====== Source records

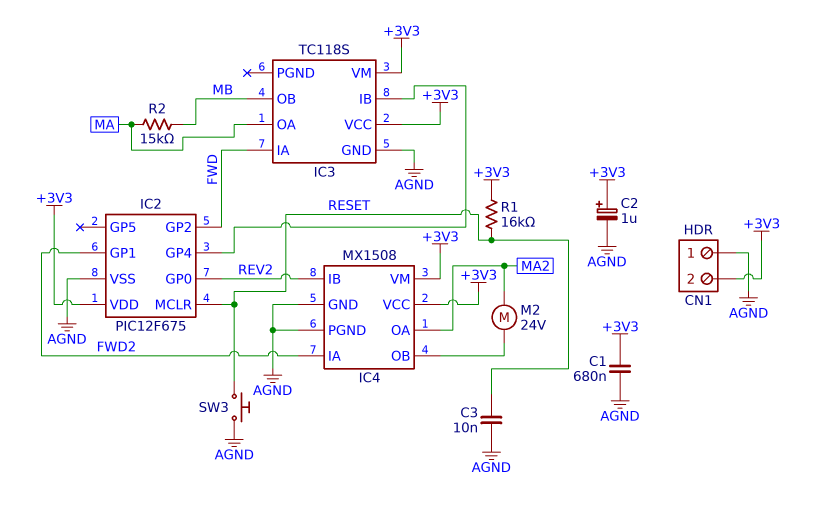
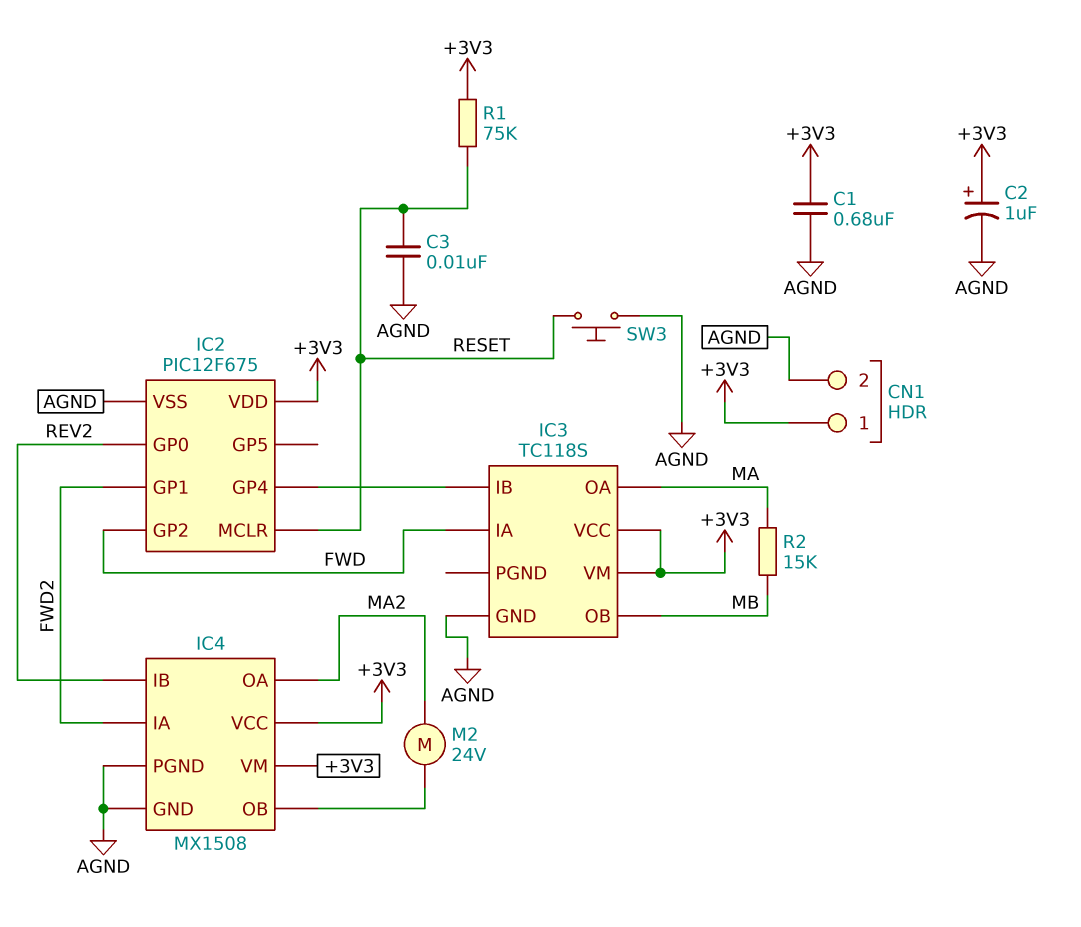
CN1 pin 1: AGND -> +3V3
CN1 pin 2: +3V3 -> AGND
R1: 16k (+3V3, RESET) -> 75k (+3V3, RESET)

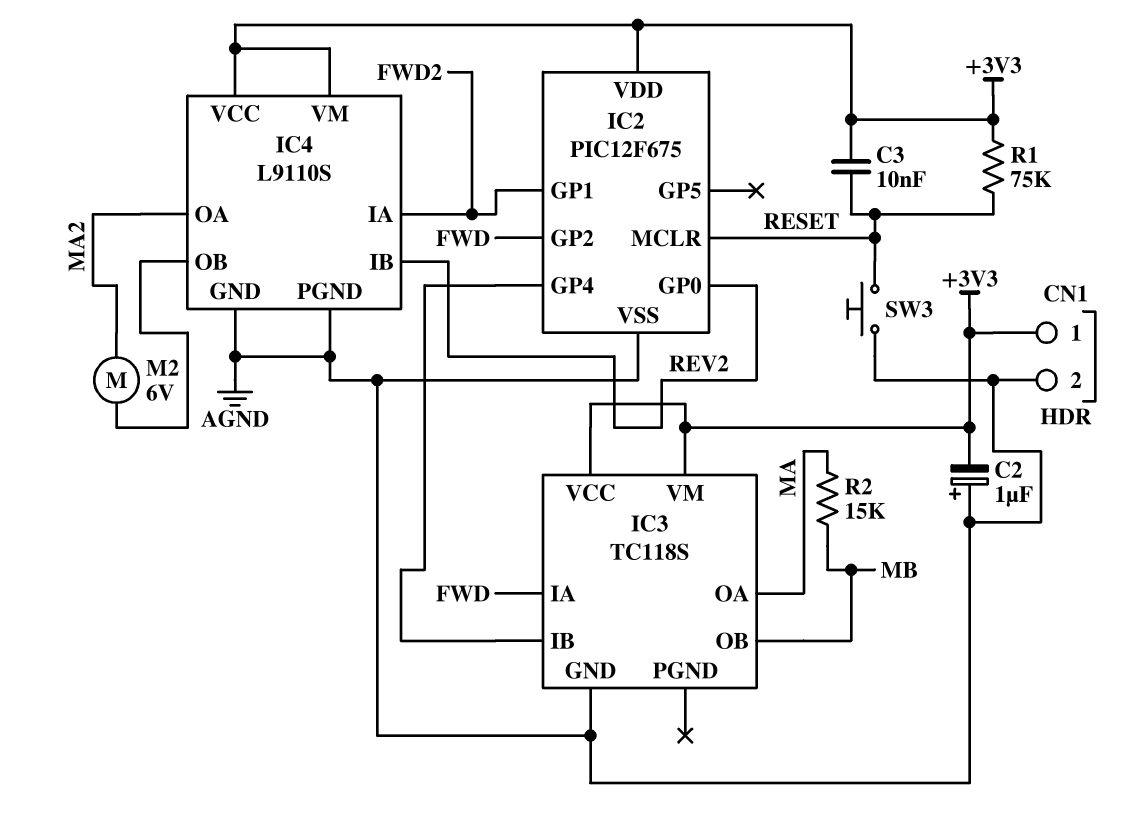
C1: 680nF (+3V3, AGND) -> none
C2: 1uF (plus +3V3, minus AGND) -> 1uF (plus AGND, minus +3V3)
C3: 10nF (AGND, RESET) -> 10nF (+3V3, RESET)
IC4: MX1508 -> L9110S
M2: motor 24V (IC4/OB, MA2) -> motor 6V (IC4/OB, MA2)

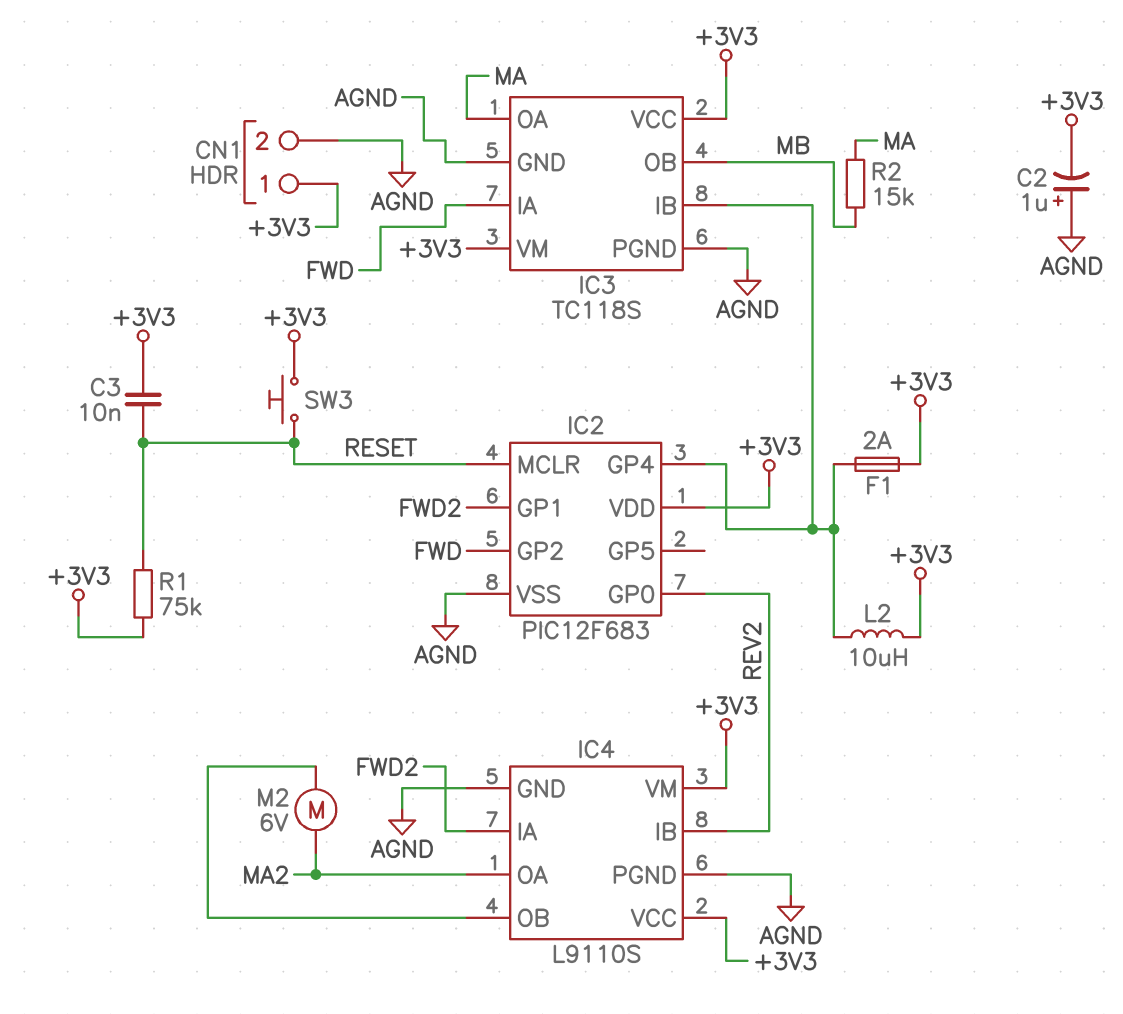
F1: none -> 2A (+3V3, IC2/GP4)
IC2: PIC12F675 -> PIC12F683
IC3 pin PGND: none -> AGND
L2: none -> 10uH (+3V3, IC2/GP4)
SW3: button (AGND, RESET) -> button (+3V3, RESET)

============

* _What the task asks_: Your task is to reproduce every record exactly while omitting the pictures.

* _Exercise response_:
CN1 pin 1: AGND -> +3V3
CN1 pin 2: +3V3 -> AGND
R1: 16k (+3V3, RESET) -> 75k (+3V3, RESET)

C1: 680nF (+3V3, AGND) -> none
C2: 1uF (plus +3V3, minus AGND) -> 1uF (plus AGND, minus +3V3)
C3: 10nF (AGND, RESET) -> 10nF (+3V3, RESET)
IC4: MX1508 -> L9110S
M2: motor 24V (IC4/OB, MA2) -> motor 6V (IC4/OB, MA2)

F1: none -> 2A (+3V3, IC2/GP4)
IC2: PIC12F675 -> PIC12F683
IC3 pin PGND: none -> AGND
L2: none -> 10uH (+3V3, IC2/GP4)
SW3: button (AGND, RESET) -> button (+3V3, RESET)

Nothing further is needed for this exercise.